*Your instructions*.
Convert every text line in all the records below into one numbered list, omitting any blank lines. Leave the pictures out of the answer.

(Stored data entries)

::::::::::

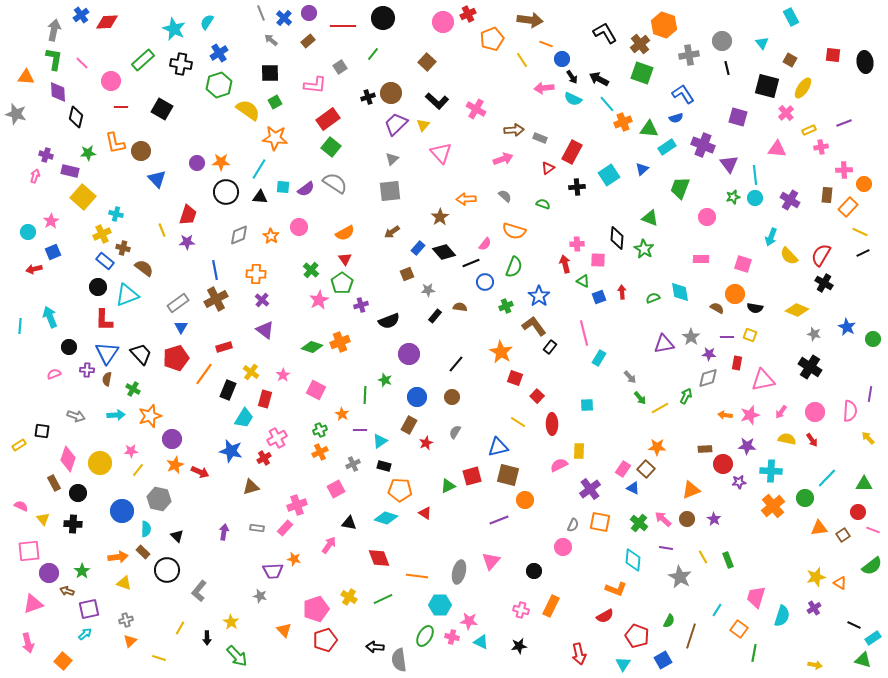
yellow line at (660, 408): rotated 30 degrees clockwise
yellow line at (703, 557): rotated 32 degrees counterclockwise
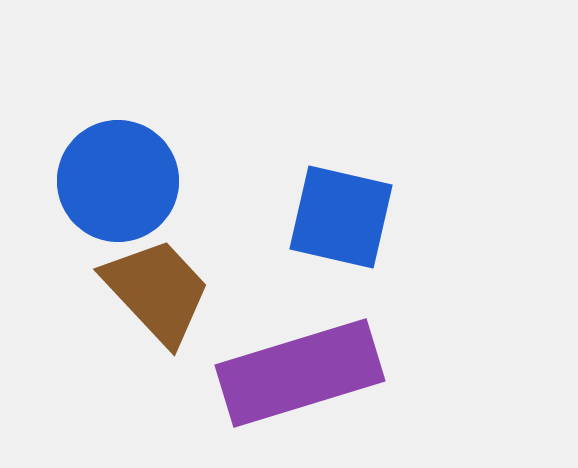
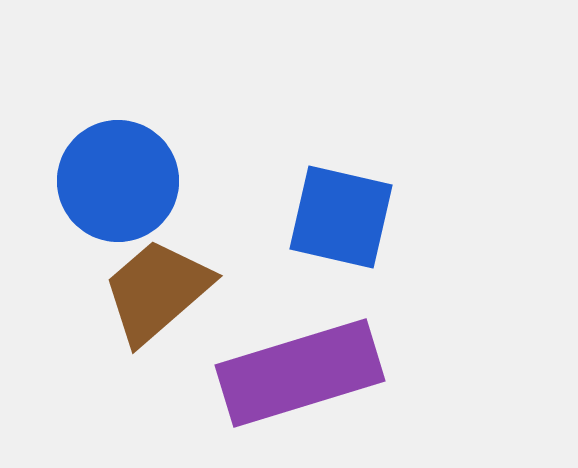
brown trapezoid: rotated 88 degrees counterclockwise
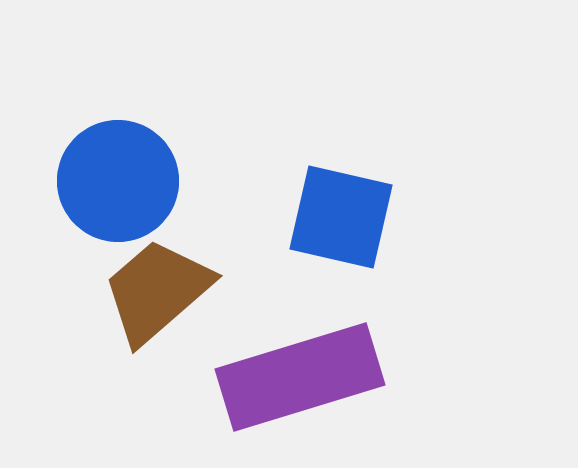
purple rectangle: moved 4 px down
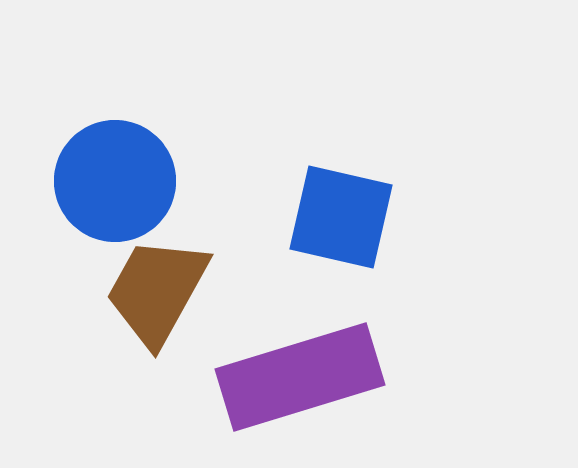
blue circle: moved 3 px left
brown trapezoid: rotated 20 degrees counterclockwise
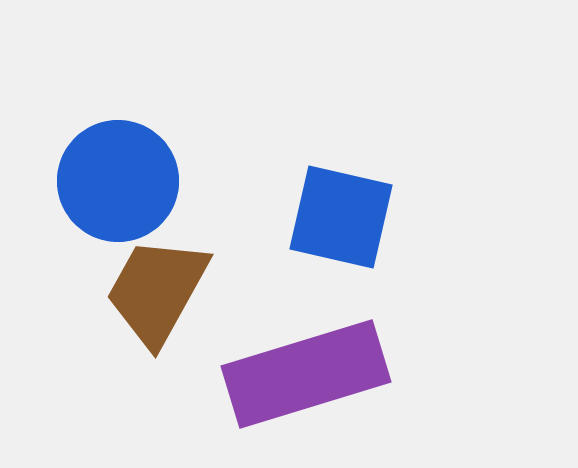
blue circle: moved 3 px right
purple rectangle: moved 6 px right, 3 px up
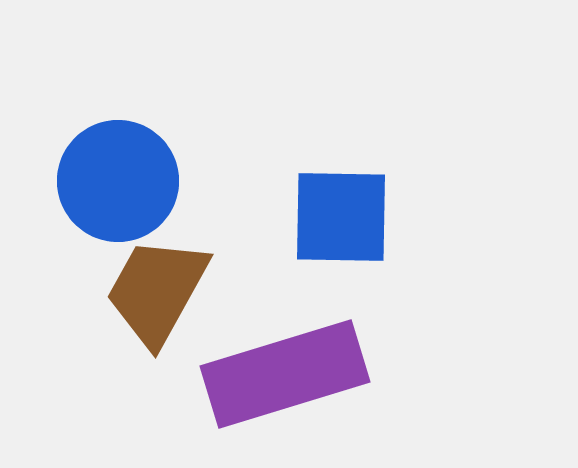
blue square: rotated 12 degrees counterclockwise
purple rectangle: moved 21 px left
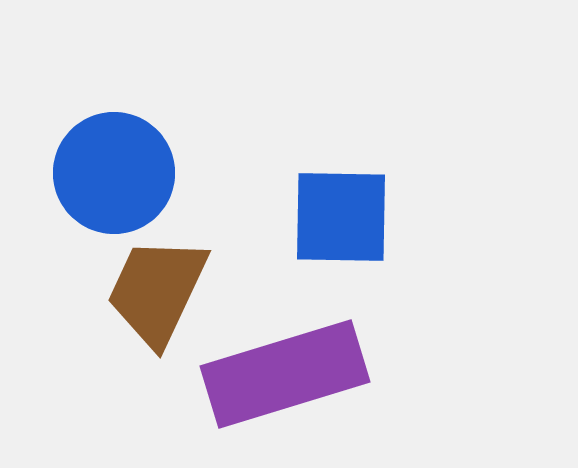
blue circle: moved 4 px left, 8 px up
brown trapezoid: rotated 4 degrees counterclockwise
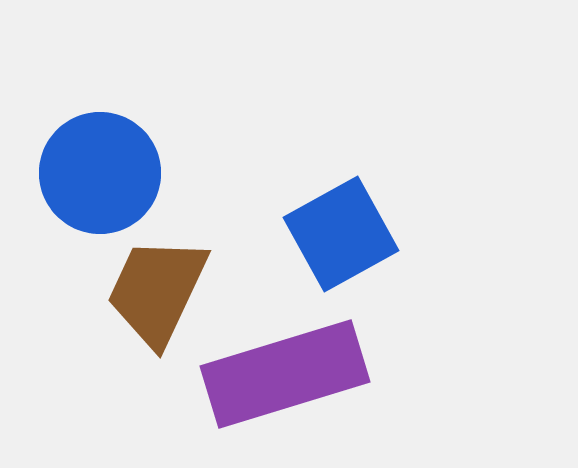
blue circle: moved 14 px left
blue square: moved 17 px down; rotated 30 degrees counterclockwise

::::::::::

*The answer*.
1. yellow line at (660, 408): rotated 30 degrees clockwise
2. yellow line at (703, 557): rotated 32 degrees counterclockwise
3. brown trapezoid: rotated 88 degrees counterclockwise
4. purple rectangle: moved 4 px down
5. blue circle: moved 3 px left
6. brown trapezoid: rotated 20 degrees counterclockwise
7. blue circle: moved 3 px right
8. purple rectangle: moved 6 px right, 3 px up
9. blue square: rotated 12 degrees counterclockwise
10. purple rectangle: moved 21 px left
11. blue circle: moved 4 px left, 8 px up
12. brown trapezoid: rotated 4 degrees counterclockwise
13. blue circle: moved 14 px left
14. blue square: moved 17 px down; rotated 30 degrees counterclockwise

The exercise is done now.